§ DATA EXTRACTS:
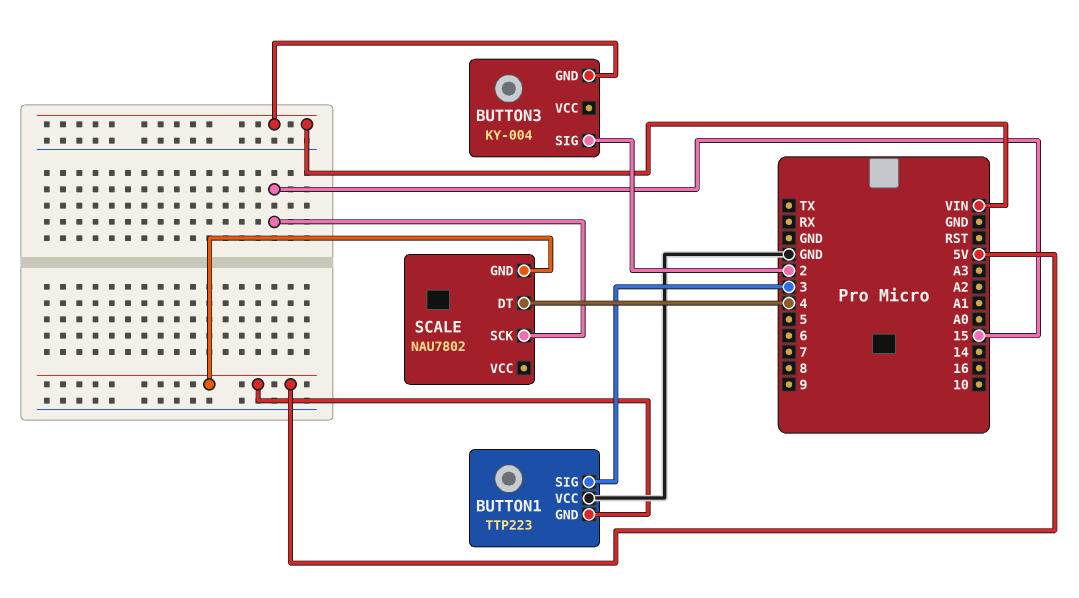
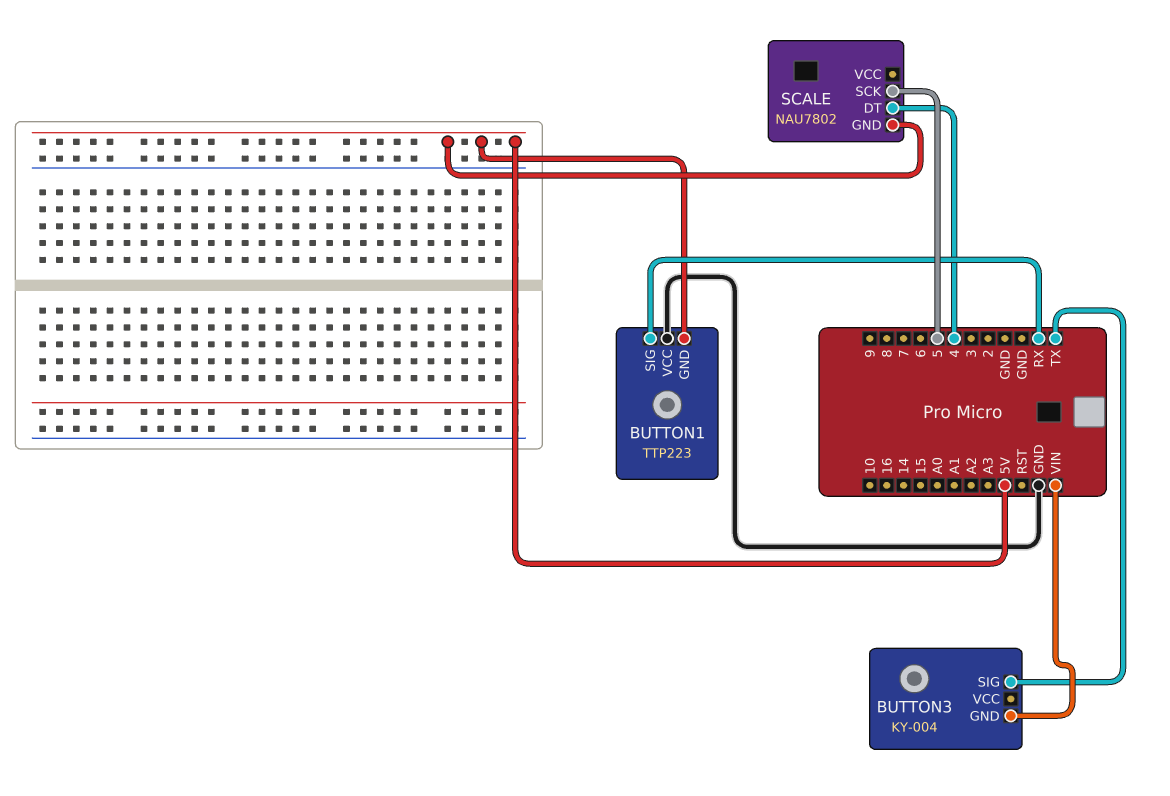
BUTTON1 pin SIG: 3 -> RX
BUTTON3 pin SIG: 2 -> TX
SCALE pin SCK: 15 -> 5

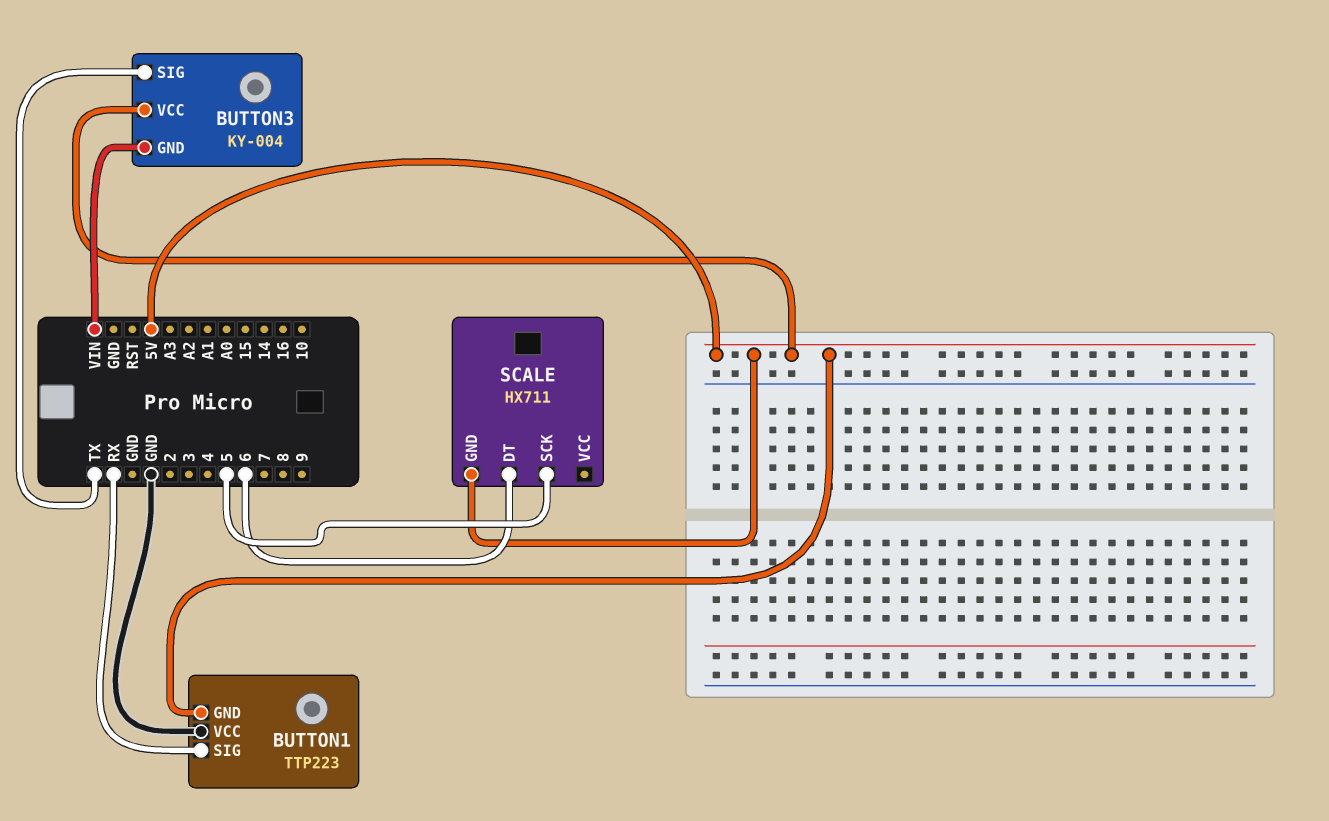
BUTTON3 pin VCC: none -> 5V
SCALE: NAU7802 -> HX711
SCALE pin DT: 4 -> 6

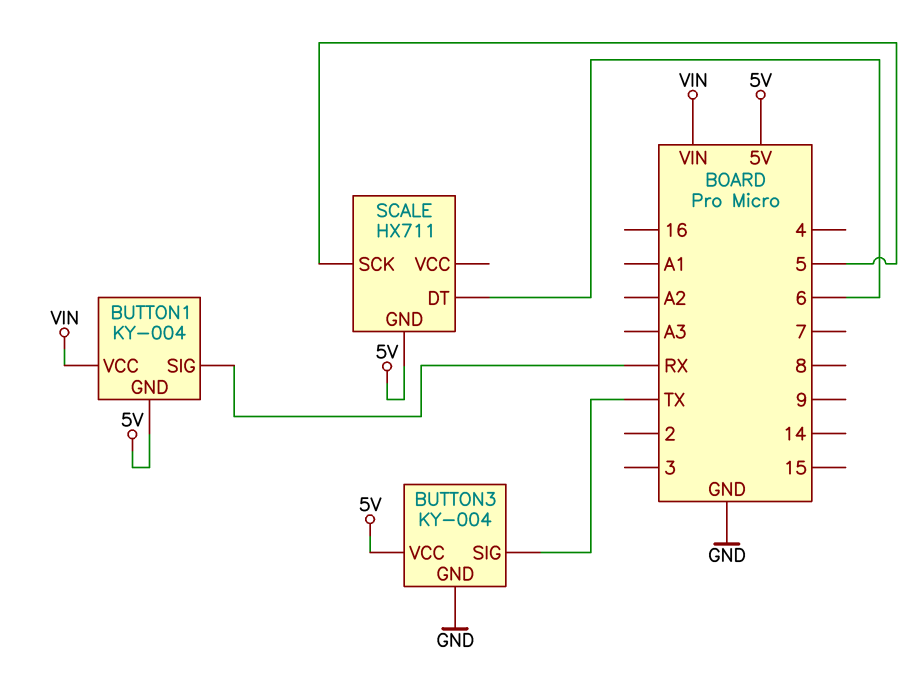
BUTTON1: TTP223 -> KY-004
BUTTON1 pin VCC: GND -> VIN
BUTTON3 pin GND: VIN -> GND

* * *

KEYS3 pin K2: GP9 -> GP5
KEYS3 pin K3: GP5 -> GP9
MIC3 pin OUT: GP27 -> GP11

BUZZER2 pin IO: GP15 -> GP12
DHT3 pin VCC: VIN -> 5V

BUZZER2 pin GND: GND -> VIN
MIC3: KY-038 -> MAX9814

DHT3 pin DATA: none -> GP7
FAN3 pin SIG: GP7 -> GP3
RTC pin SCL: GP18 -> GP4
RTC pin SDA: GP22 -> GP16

§ YOUR GOAL: Which of the lines above hold the word "SCALE"? Copy each one.

§ SOLUTION TO THE PROBLEM:
SCALE pin SCK: 15 -> 5
SCALE: NAU7802 -> HX711
SCALE pin DT: 4 -> 6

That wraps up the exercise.